> **Work to be completed**
The answer must repeat every record exactly, with no pictures in it.

> **Data under study**
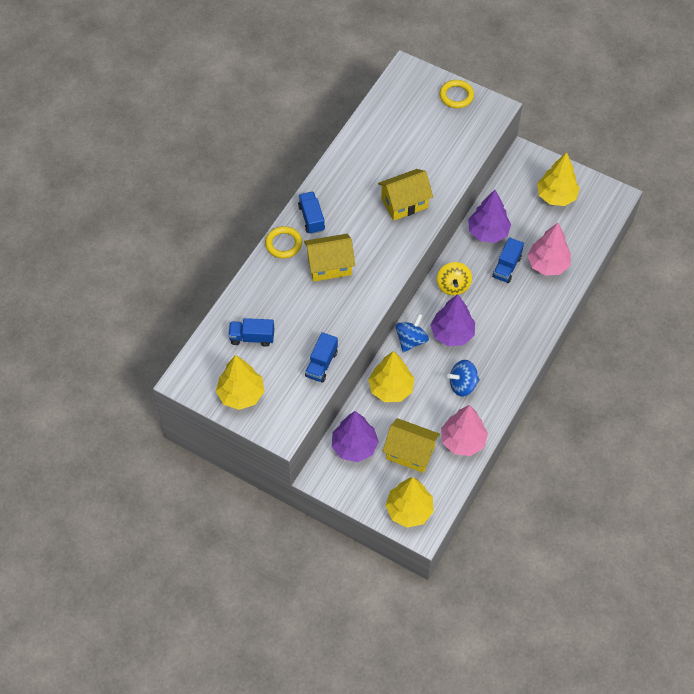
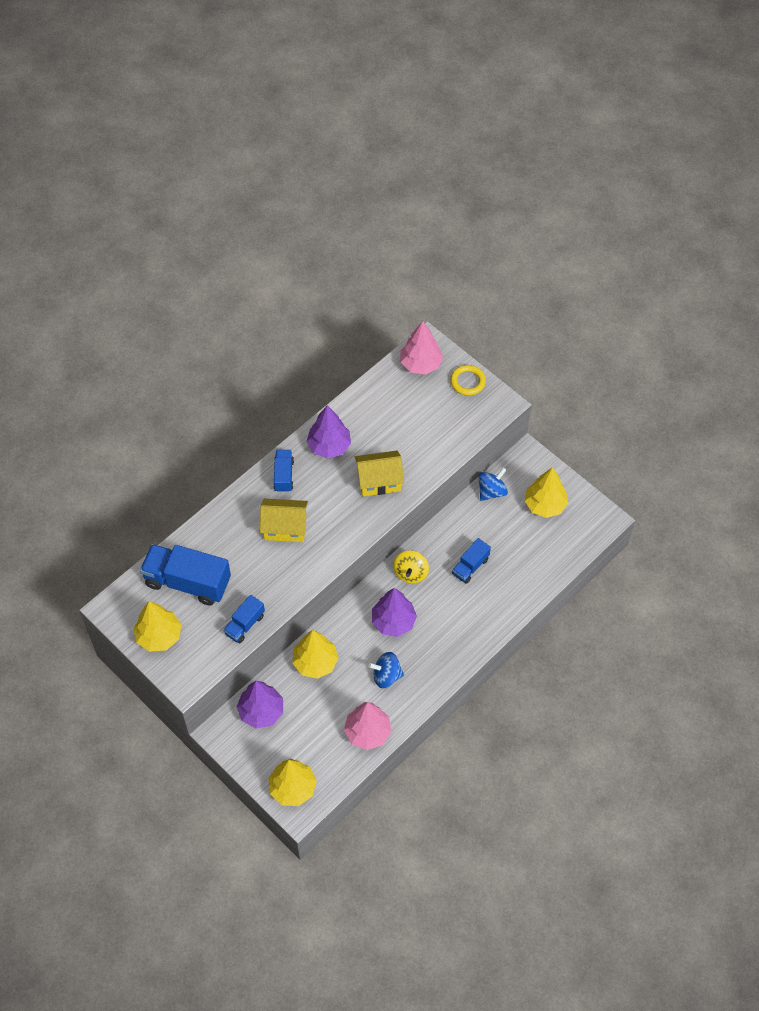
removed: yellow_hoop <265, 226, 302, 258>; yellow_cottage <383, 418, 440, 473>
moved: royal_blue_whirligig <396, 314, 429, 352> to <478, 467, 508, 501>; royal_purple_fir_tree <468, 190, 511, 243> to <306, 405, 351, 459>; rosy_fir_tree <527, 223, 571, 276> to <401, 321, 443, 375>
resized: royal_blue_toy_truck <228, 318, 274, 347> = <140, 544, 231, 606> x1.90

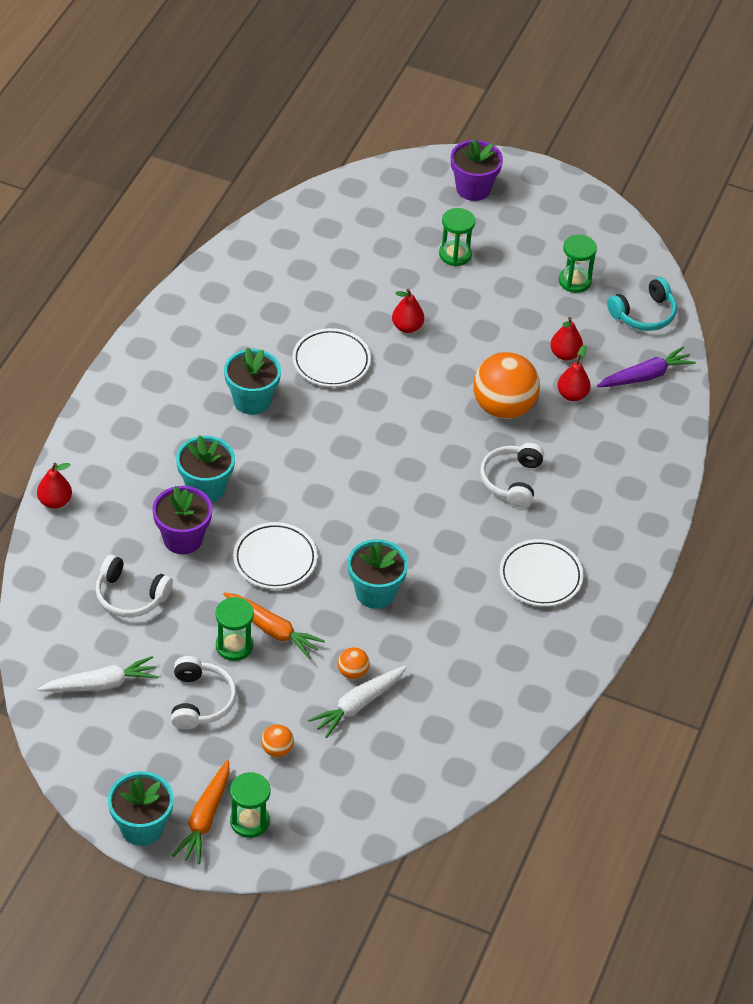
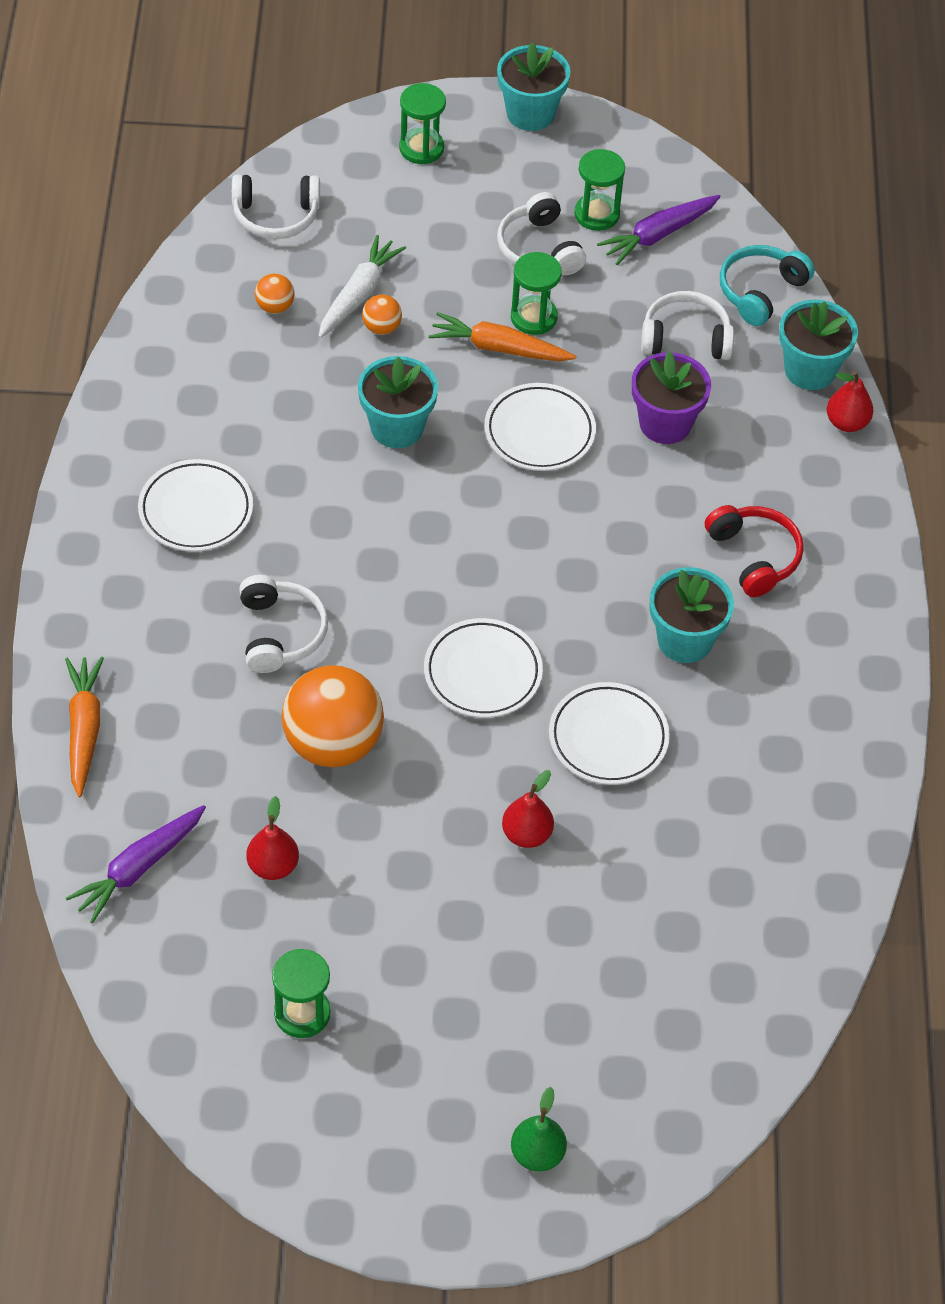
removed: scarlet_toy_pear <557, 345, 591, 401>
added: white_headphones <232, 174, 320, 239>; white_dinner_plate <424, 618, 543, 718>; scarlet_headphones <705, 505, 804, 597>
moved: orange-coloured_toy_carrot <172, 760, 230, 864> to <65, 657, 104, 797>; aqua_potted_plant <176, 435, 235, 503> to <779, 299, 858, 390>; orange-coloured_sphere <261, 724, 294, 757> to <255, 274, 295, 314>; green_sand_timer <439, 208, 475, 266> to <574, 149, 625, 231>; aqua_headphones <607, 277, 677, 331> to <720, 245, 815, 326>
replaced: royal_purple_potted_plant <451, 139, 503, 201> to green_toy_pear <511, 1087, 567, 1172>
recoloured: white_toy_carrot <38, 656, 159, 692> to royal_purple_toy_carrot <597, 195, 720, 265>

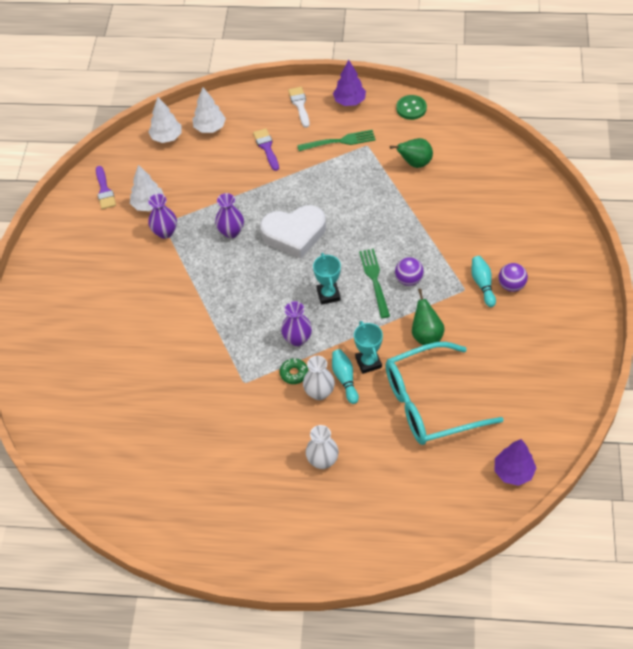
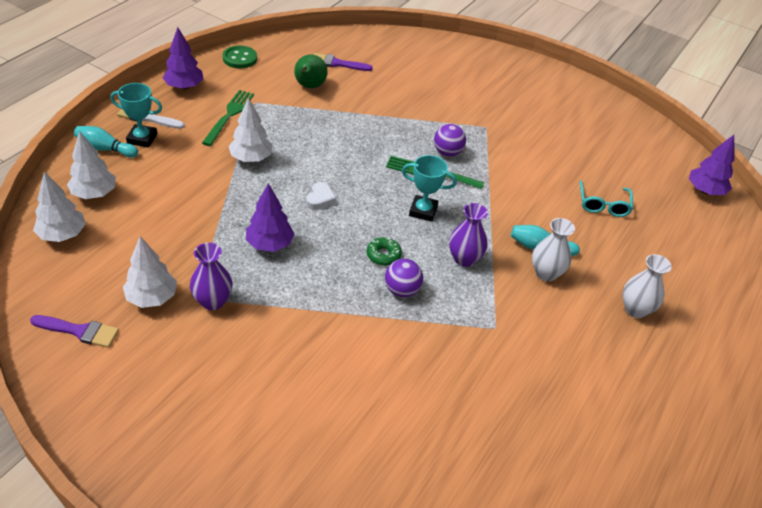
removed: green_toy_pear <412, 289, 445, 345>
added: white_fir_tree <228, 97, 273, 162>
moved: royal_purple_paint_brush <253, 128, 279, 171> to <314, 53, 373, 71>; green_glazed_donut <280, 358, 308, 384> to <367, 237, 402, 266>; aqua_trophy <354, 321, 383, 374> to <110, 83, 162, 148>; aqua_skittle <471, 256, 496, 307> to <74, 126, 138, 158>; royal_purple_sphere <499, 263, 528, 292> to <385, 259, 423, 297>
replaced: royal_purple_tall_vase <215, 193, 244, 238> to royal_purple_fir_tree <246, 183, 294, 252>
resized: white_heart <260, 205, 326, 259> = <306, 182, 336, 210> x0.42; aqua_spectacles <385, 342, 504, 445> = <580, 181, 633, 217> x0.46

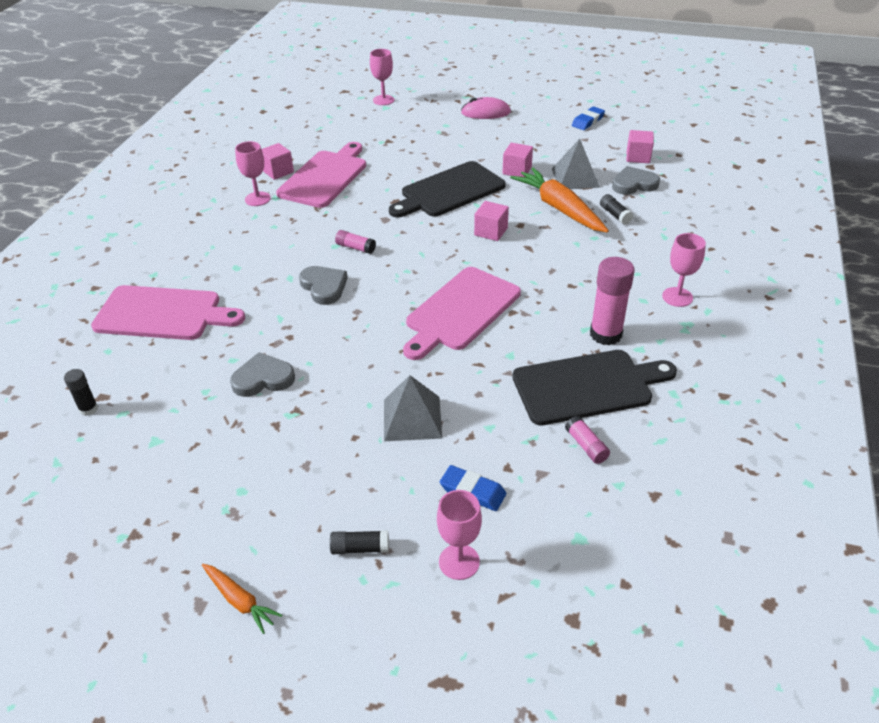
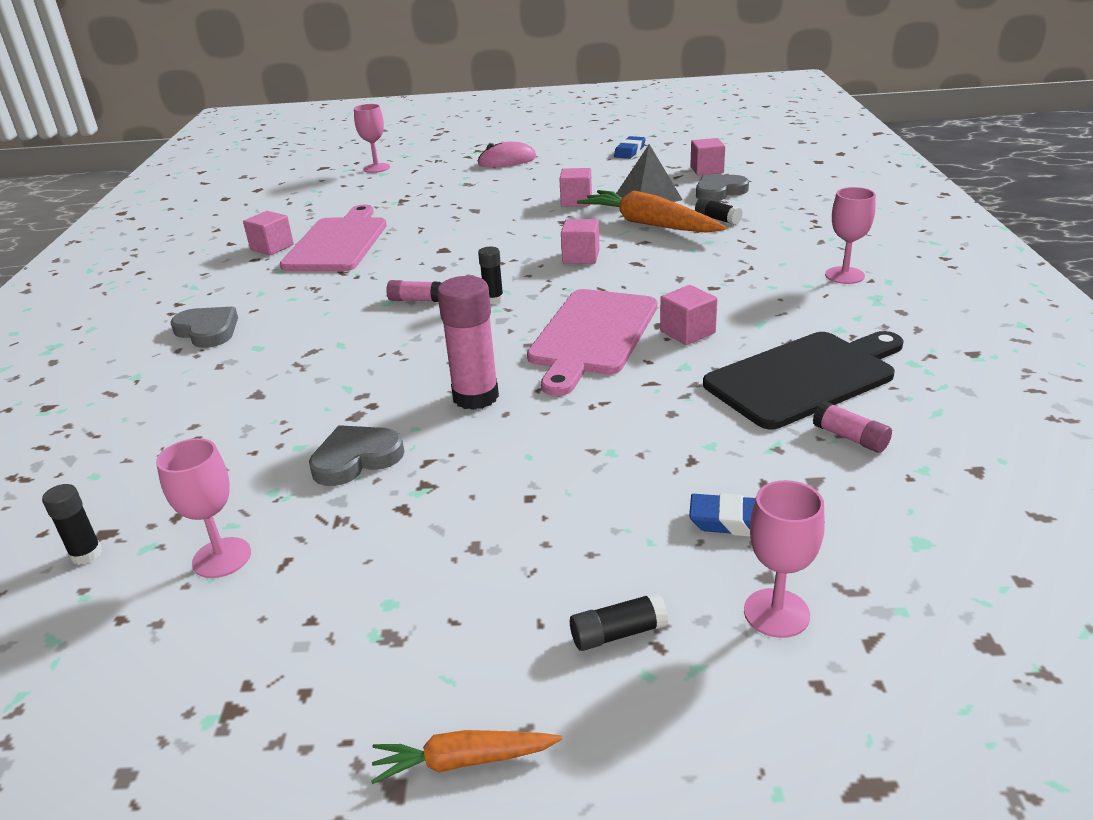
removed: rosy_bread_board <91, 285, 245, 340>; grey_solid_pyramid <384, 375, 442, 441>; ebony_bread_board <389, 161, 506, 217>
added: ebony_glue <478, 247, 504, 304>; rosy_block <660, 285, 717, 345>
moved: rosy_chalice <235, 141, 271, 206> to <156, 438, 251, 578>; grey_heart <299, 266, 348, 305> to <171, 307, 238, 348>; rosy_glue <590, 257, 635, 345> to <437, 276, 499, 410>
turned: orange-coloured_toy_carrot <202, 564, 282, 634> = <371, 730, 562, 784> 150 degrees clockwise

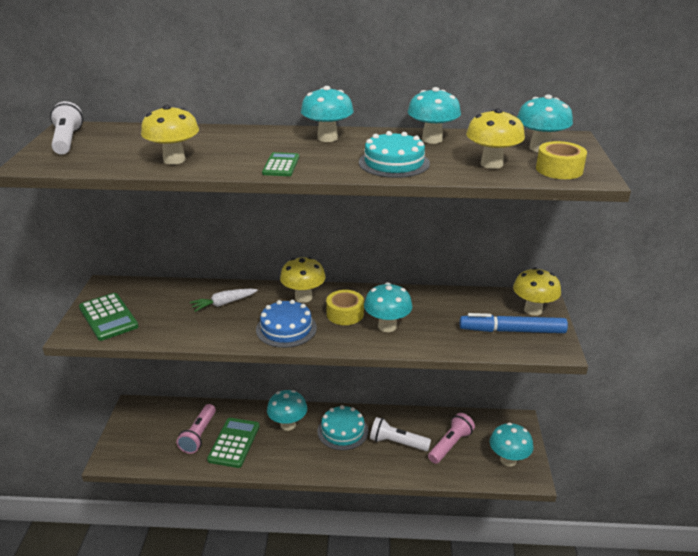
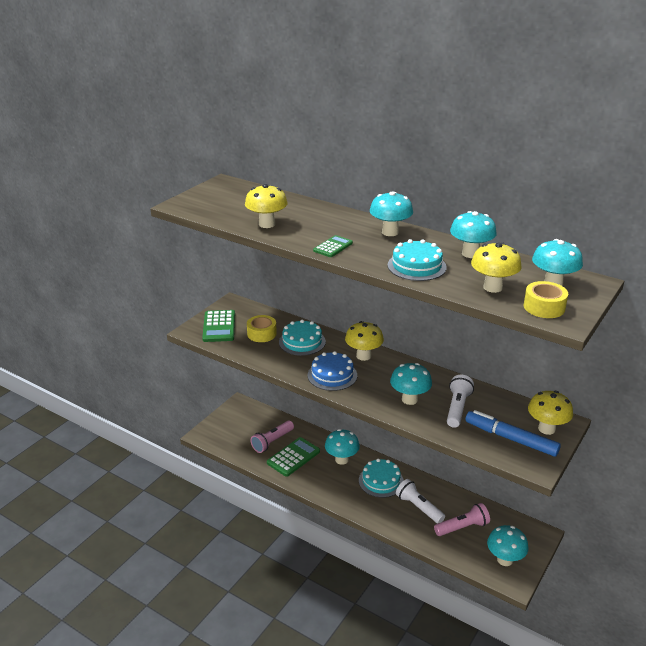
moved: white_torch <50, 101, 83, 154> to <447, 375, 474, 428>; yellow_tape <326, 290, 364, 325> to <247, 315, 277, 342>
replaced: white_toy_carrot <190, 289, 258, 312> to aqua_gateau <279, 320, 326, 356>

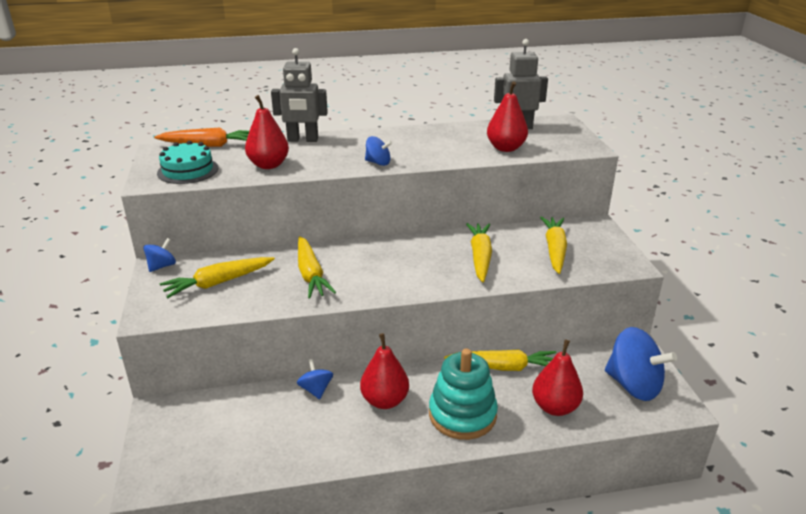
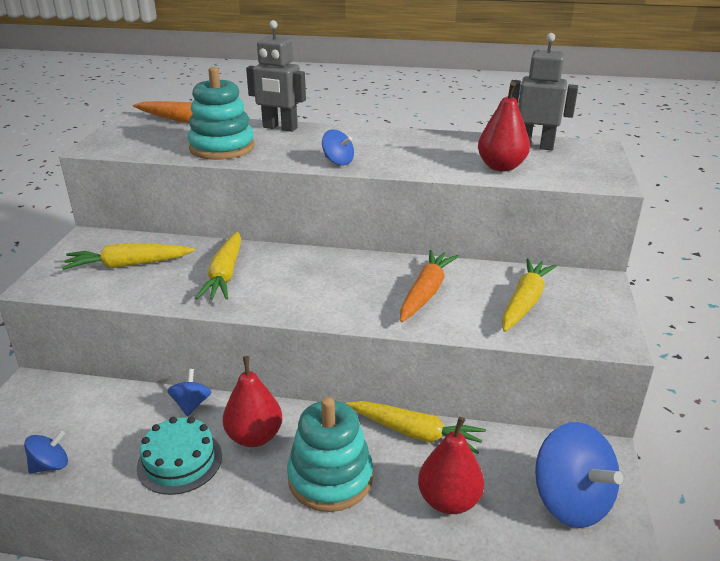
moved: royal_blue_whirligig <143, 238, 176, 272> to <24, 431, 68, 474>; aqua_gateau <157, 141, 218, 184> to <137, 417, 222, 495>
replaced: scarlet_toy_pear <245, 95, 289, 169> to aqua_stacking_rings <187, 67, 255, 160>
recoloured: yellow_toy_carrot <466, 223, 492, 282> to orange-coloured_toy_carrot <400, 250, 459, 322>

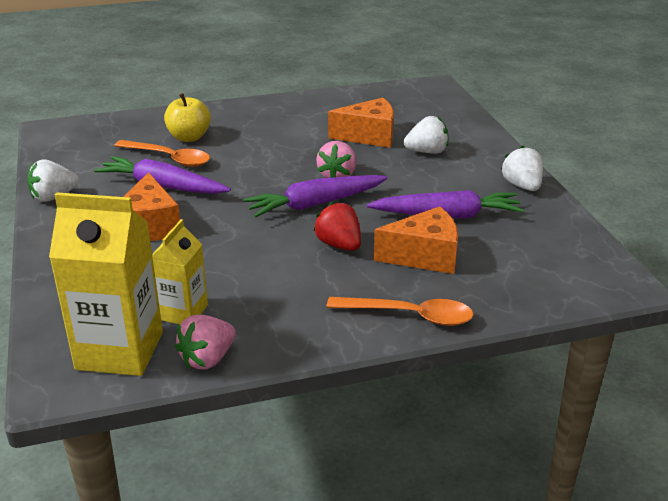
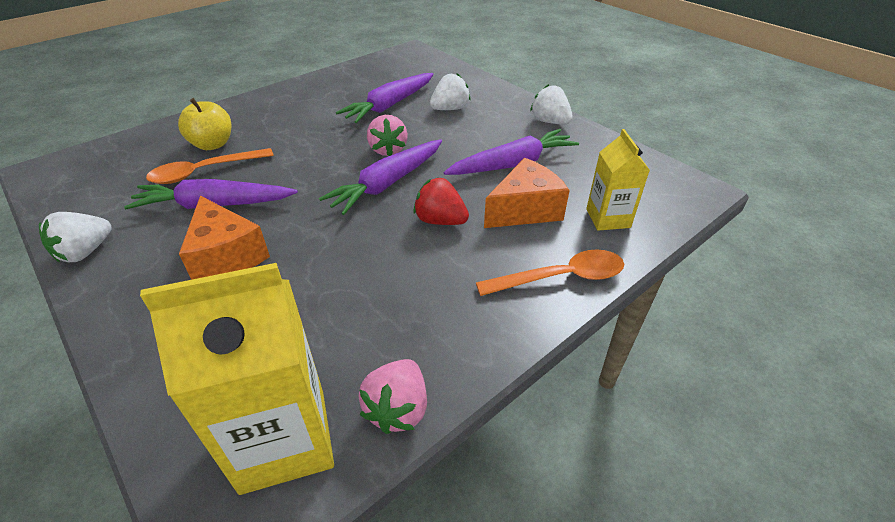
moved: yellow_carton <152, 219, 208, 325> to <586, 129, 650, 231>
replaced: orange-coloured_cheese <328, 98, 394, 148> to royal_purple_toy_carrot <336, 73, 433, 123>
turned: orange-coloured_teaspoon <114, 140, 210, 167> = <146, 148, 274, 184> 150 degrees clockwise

> **Task answer**
removed: yellow_hoop <265, 226, 302, 258>; yellow_cottage <383, 418, 440, 473>
moved: royal_blue_whirligig <396, 314, 429, 352> to <478, 467, 508, 501>; royal_purple_fir_tree <468, 190, 511, 243> to <306, 405, 351, 459>; rosy_fir_tree <527, 223, 571, 276> to <401, 321, 443, 375>
resized: royal_blue_toy_truck <228, 318, 274, 347> = <140, 544, 231, 606> x1.90

removed: scarlet_toy_pear <557, 345, 591, 401>
added: white_headphones <232, 174, 320, 239>; white_dinner_plate <424, 618, 543, 718>; scarlet_headphones <705, 505, 804, 597>
moved: orange-coloured_toy_carrot <172, 760, 230, 864> to <65, 657, 104, 797>; aqua_potted_plant <176, 435, 235, 503> to <779, 299, 858, 390>; orange-coloured_sphere <261, 724, 294, 757> to <255, 274, 295, 314>; green_sand_timer <439, 208, 475, 266> to <574, 149, 625, 231>; aqua_headphones <607, 277, 677, 331> to <720, 245, 815, 326>
replaced: royal_purple_potted_plant <451, 139, 503, 201> to green_toy_pear <511, 1087, 567, 1172>
recoloured: white_toy_carrot <38, 656, 159, 692> to royal_purple_toy_carrot <597, 195, 720, 265>

removed: green_toy_pear <412, 289, 445, 345>
added: white_fir_tree <228, 97, 273, 162>
moved: royal_purple_paint_brush <253, 128, 279, 171> to <314, 53, 373, 71>; green_glazed_donut <280, 358, 308, 384> to <367, 237, 402, 266>; aqua_trophy <354, 321, 383, 374> to <110, 83, 162, 148>; aqua_skittle <471, 256, 496, 307> to <74, 126, 138, 158>; royal_purple_sphere <499, 263, 528, 292> to <385, 259, 423, 297>
replaced: royal_purple_tall_vase <215, 193, 244, 238> to royal_purple_fir_tree <246, 183, 294, 252>
resized: white_heart <260, 205, 326, 259> = <306, 182, 336, 210> x0.42; aqua_spectacles <385, 342, 504, 445> = <580, 181, 633, 217> x0.46

removed: rosy_bread_board <91, 285, 245, 340>; grey_solid_pyramid <384, 375, 442, 441>; ebony_bread_board <389, 161, 506, 217>
added: ebony_glue <478, 247, 504, 304>; rosy_block <660, 285, 717, 345>
moved: rosy_chalice <235, 141, 271, 206> to <156, 438, 251, 578>; grey_heart <299, 266, 348, 305> to <171, 307, 238, 348>; rosy_glue <590, 257, 635, 345> to <437, 276, 499, 410>
turned: orange-coloured_toy_carrot <202, 564, 282, 634> = <371, 730, 562, 784> 150 degrees clockwise

moved: white_torch <50, 101, 83, 154> to <447, 375, 474, 428>; yellow_tape <326, 290, 364, 325> to <247, 315, 277, 342>
replaced: white_toy_carrot <190, 289, 258, 312> to aqua_gateau <279, 320, 326, 356>

moved: royal_blue_whirligig <143, 238, 176, 272> to <24, 431, 68, 474>; aqua_gateau <157, 141, 218, 184> to <137, 417, 222, 495>
replaced: scarlet_toy_pear <245, 95, 289, 169> to aqua_stacking_rings <187, 67, 255, 160>
recoloured: yellow_toy_carrot <466, 223, 492, 282> to orange-coloured_toy_carrot <400, 250, 459, 322>

moved: yellow_carton <152, 219, 208, 325> to <586, 129, 650, 231>
replaced: orange-coloured_cheese <328, 98, 394, 148> to royal_purple_toy_carrot <336, 73, 433, 123>
turned: orange-coloured_teaspoon <114, 140, 210, 167> = <146, 148, 274, 184> 150 degrees clockwise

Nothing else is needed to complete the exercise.